Building correspondence data
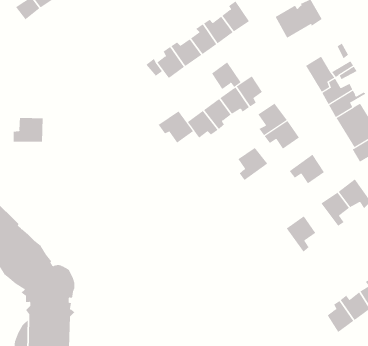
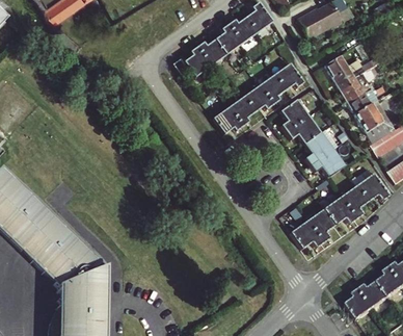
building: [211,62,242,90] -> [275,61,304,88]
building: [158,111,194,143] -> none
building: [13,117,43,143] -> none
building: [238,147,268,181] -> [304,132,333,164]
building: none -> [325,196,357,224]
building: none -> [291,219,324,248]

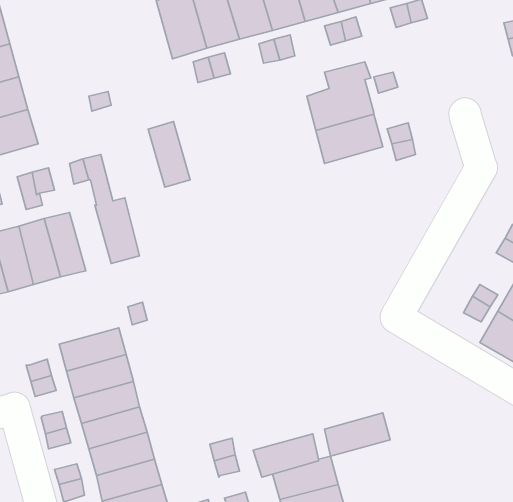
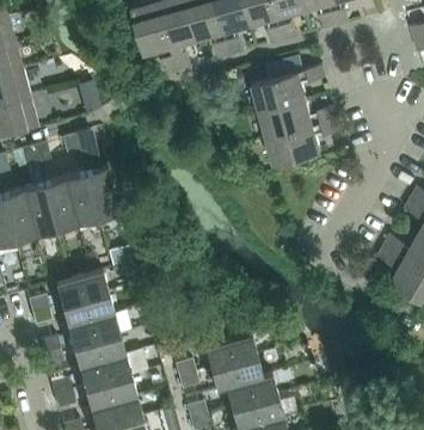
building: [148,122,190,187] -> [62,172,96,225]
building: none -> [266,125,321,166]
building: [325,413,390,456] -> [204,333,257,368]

...

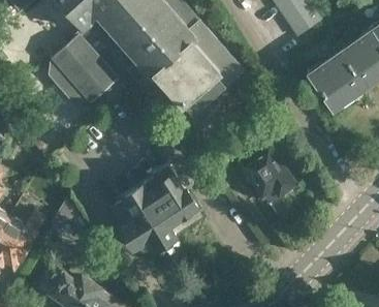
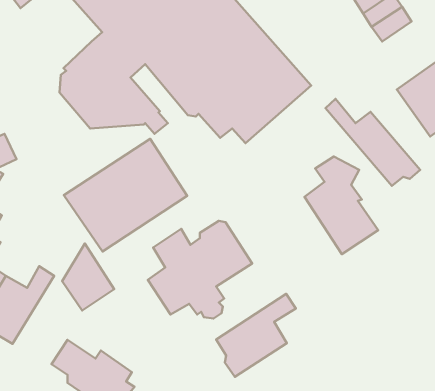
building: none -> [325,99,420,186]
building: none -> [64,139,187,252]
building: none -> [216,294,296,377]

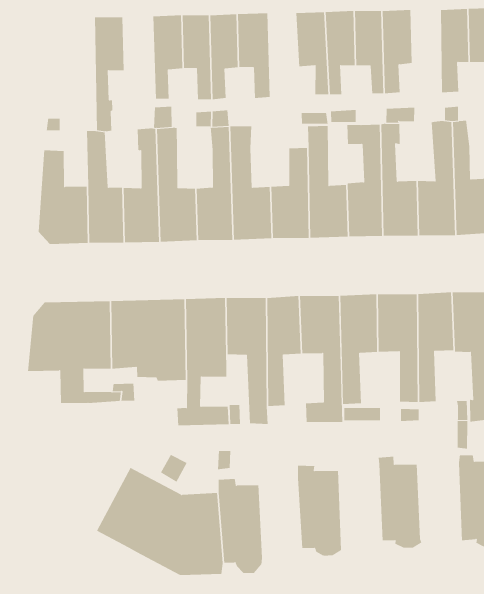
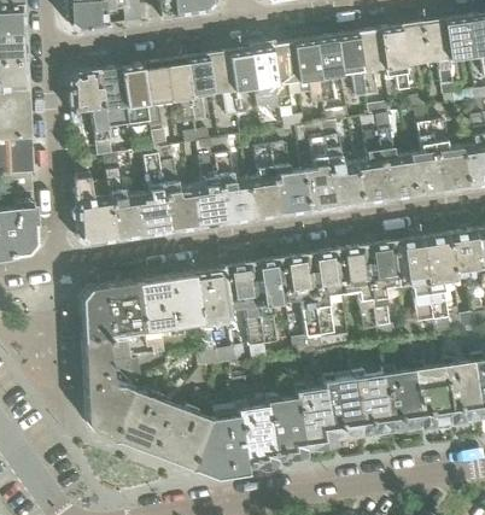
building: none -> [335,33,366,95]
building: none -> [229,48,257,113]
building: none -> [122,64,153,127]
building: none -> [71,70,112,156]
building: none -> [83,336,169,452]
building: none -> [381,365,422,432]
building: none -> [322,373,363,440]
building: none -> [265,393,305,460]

PROBLEM STATEMENT: Would you copy, word for word, only the lines above from the one containing "building: [158,111,194,143] -> none" through the one containing "building: [325,413,390,456] ->", both included, and please leave out the pictures?

EXERCISE SOLUTION:
building: [158,111,194,143] -> none
building: [13,117,43,143] -> none
building: [238,147,268,181] -> [304,132,333,164]
building: none -> [325,196,357,224]
building: none -> [291,219,324,248]

building: [148,122,190,187] -> [62,172,96,225]
building: none -> [266,125,321,166]
building: [325,413,390,456] -> [204,333,257,368]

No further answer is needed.